• **INPUT RECORDS**
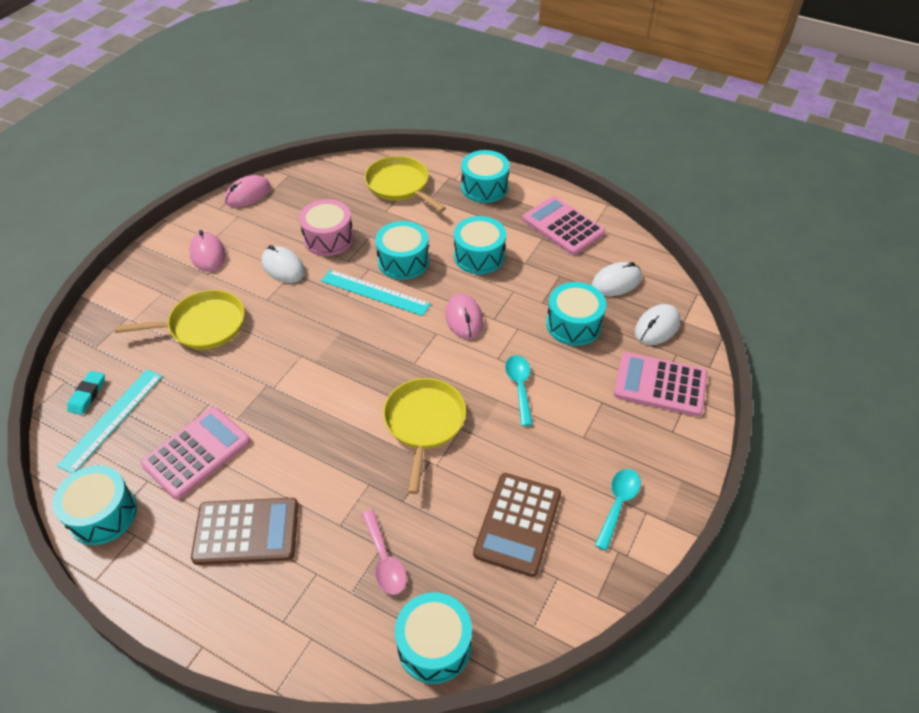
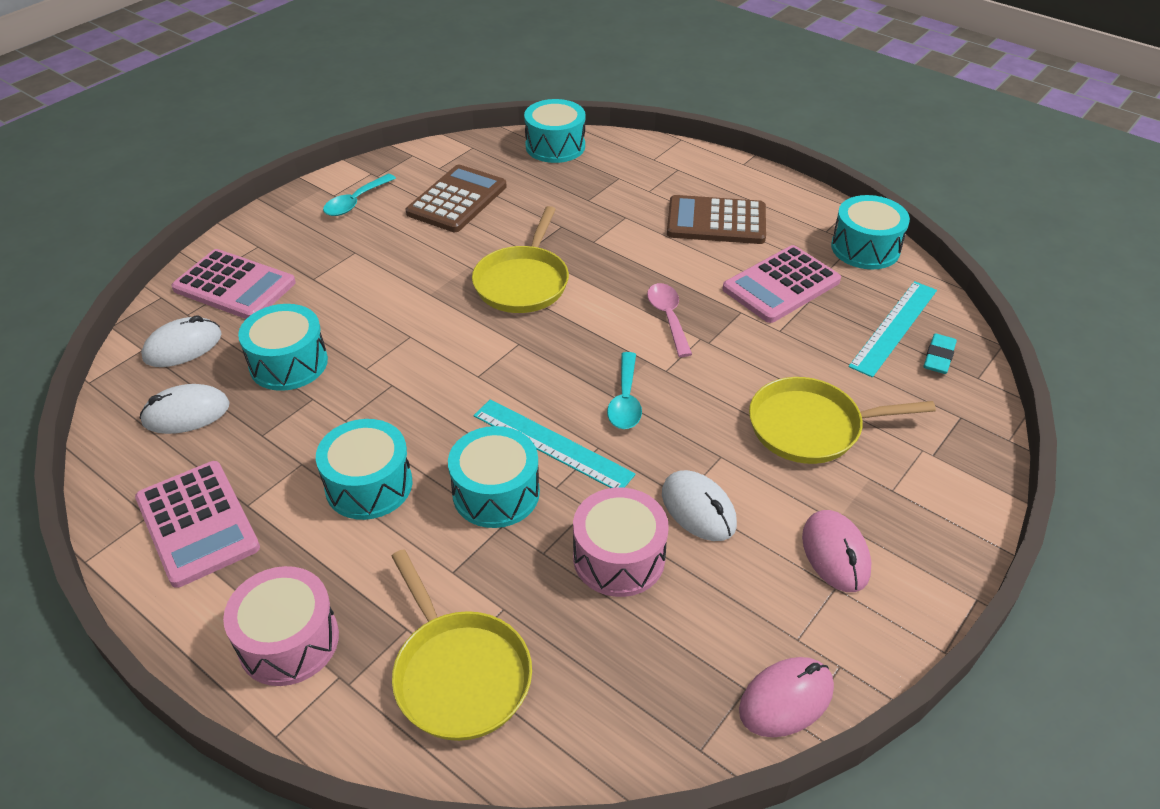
camera: 170 degrees left, 5 degrees down
(384, 560) = (586, 191): pink spoon -> pink spoon (668, 317)
(464, 319) = (433, 389): pink mouse -> none
(484, 187) = (289, 641): turquoise drum -> pink drum
(519, 386) = (398, 303): turquoise spoon -> turquoise spoon (625, 400)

• **PROBLEM TO SOLVE**
Retype every entry exactly, but keep the pictures out of your copy.

• **SOLUTION**
camera: 170 degrees left, 5 degrees down
(384, 560) = (586, 191): pink spoon -> pink spoon (668, 317)
(464, 319) = (433, 389): pink mouse -> none
(484, 187) = (289, 641): turquoise drum -> pink drum
(519, 386) = (398, 303): turquoise spoon -> turquoise spoon (625, 400)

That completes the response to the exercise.